Required action:
Begin with the line below holding "blue semicircle: (115, 375)" and go on through the line holding "brown cross: (211, 76) -> (154, 51), moved", duplicating each line exactly and leaving out pictures.

(Geometric shape edit sequences)

· · · · · · ·

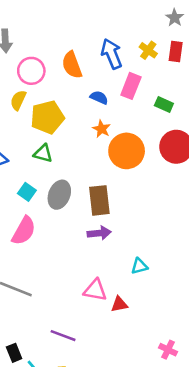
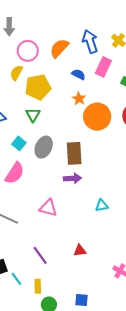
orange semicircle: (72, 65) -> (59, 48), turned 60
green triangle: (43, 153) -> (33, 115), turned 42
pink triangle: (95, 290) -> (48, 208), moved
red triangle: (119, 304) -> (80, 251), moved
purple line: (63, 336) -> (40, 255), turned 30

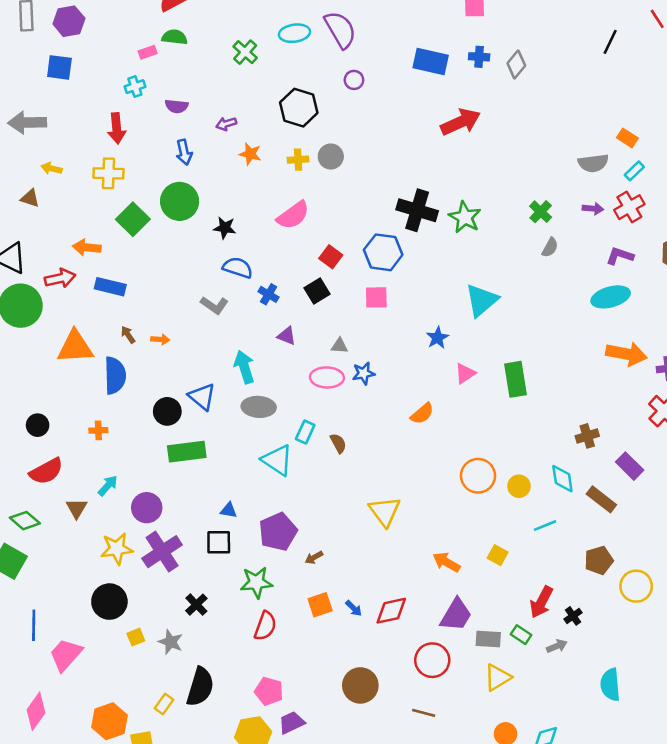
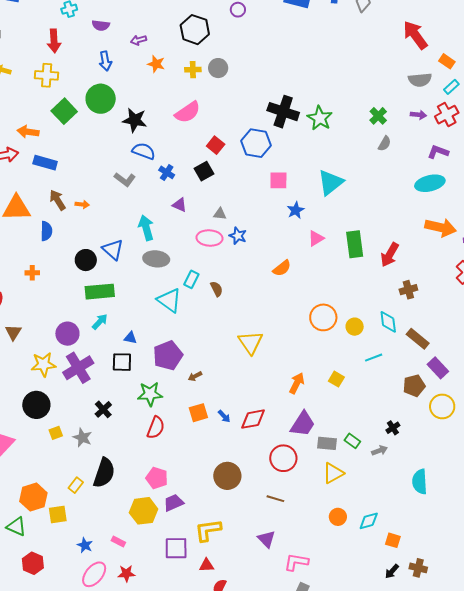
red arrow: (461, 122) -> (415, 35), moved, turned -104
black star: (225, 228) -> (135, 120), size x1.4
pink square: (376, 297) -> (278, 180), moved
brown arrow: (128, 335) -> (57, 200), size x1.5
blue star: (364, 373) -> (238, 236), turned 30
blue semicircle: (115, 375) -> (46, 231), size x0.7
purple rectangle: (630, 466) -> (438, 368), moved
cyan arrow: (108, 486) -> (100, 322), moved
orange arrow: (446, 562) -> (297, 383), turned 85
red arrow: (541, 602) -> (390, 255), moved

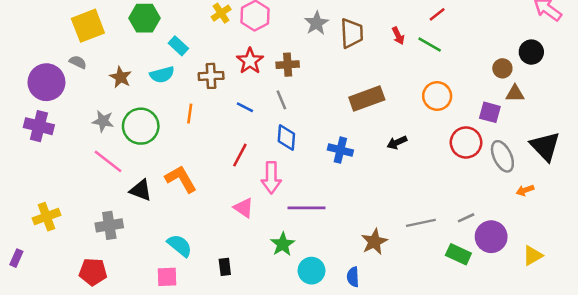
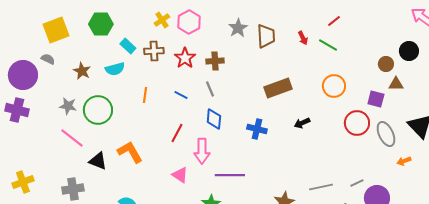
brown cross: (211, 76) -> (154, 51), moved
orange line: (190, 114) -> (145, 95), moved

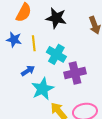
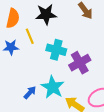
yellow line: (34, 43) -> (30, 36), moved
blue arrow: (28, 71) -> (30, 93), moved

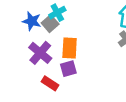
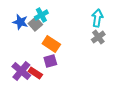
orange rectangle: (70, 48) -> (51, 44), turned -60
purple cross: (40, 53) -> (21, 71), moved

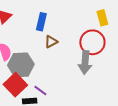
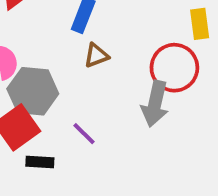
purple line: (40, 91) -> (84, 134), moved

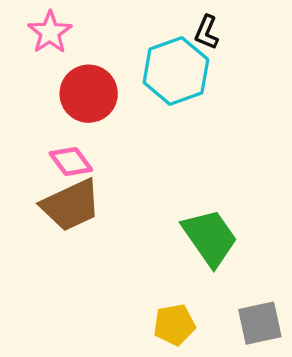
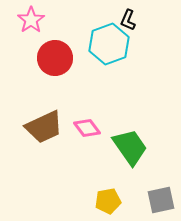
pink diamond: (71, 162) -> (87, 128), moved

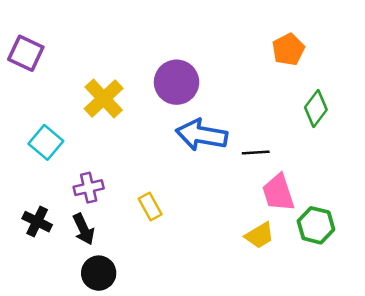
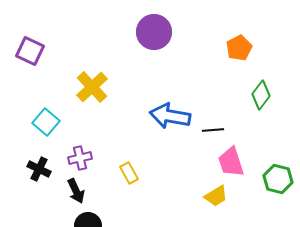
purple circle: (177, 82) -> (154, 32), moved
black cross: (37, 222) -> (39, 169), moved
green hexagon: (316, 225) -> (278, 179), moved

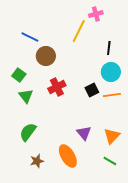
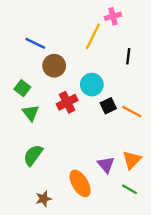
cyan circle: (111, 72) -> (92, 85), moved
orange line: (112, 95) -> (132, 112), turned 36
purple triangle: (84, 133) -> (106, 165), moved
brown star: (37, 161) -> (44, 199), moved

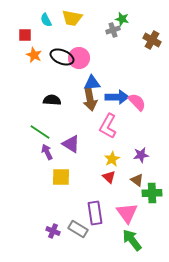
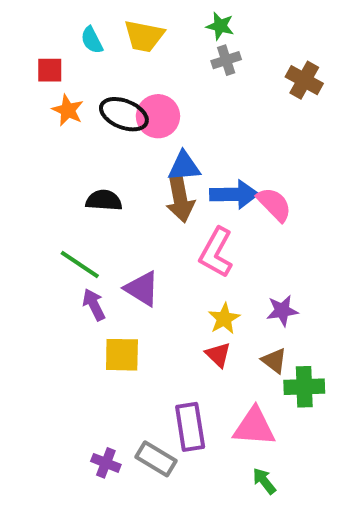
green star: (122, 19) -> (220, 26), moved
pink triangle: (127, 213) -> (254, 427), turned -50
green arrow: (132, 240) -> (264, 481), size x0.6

· · · · · · ·

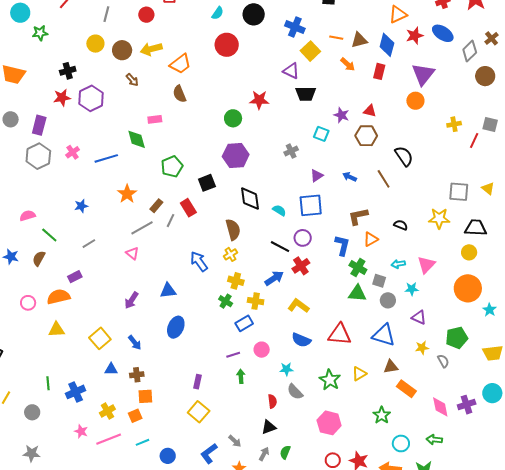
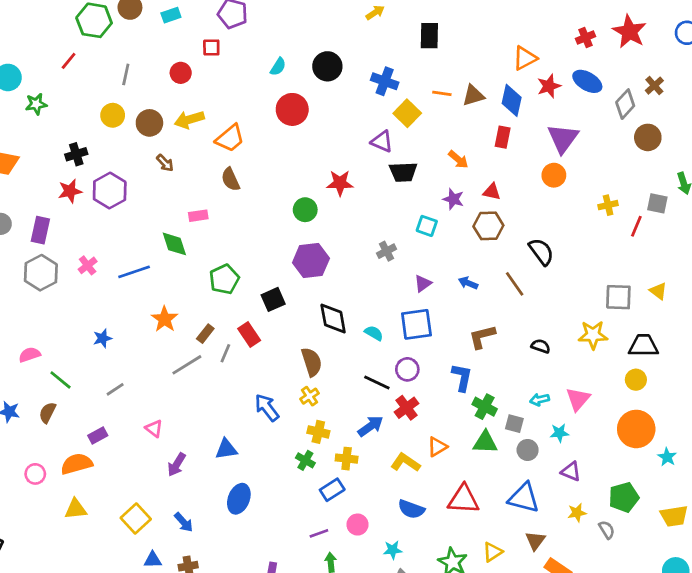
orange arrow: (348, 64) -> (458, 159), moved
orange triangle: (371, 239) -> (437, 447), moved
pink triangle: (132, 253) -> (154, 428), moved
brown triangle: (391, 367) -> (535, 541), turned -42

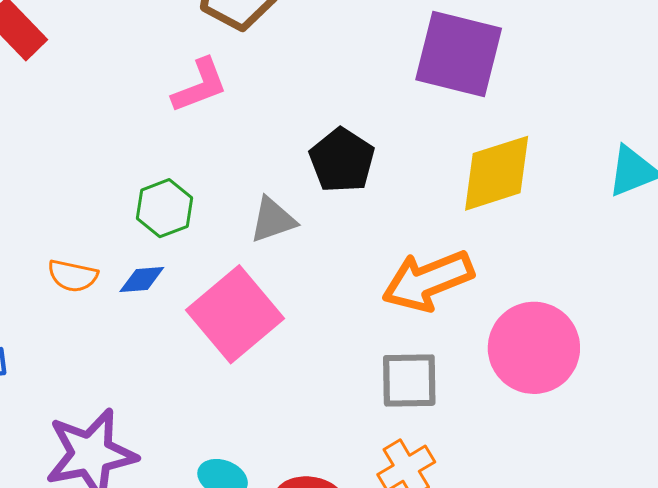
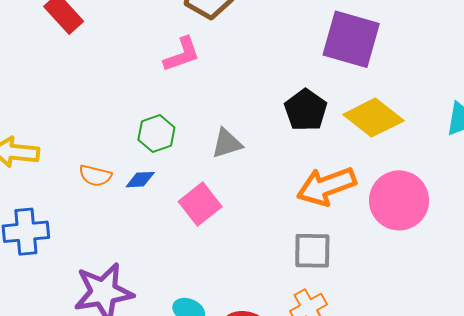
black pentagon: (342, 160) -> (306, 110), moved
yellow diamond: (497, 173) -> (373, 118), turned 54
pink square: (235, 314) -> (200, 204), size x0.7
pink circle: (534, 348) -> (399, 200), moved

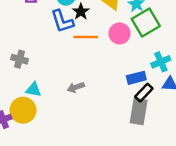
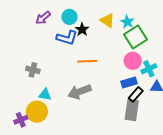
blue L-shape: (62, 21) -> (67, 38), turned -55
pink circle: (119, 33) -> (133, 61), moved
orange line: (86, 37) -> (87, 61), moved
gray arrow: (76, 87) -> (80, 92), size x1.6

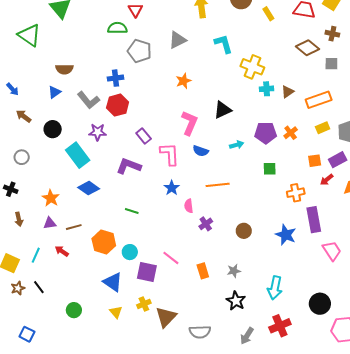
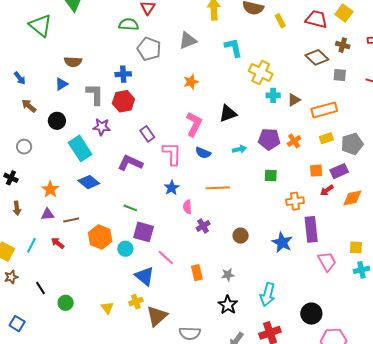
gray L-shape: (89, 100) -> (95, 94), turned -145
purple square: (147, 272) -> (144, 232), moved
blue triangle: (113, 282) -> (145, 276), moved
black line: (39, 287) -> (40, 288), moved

· · · · · · ·

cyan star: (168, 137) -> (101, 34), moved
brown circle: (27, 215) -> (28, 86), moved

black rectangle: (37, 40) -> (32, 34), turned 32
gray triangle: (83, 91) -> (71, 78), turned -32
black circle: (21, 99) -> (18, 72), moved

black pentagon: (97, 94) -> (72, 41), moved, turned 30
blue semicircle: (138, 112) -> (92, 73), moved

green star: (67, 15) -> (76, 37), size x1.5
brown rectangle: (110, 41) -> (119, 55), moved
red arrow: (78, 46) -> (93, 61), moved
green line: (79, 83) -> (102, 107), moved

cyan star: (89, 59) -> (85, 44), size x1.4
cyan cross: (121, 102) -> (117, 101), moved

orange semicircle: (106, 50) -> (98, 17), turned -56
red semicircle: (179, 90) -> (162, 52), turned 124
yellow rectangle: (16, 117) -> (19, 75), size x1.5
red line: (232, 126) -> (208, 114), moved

· · · · · · ·

Your response:
blue semicircle: (115, 375) -> (46, 231), size x0.7
purple rectangle: (630, 466) -> (438, 368), moved
cyan arrow: (108, 486) -> (100, 322), moved
orange arrow: (446, 562) -> (297, 383), turned 85
red arrow: (541, 602) -> (390, 255), moved

brown cross: (211, 76) -> (154, 51), moved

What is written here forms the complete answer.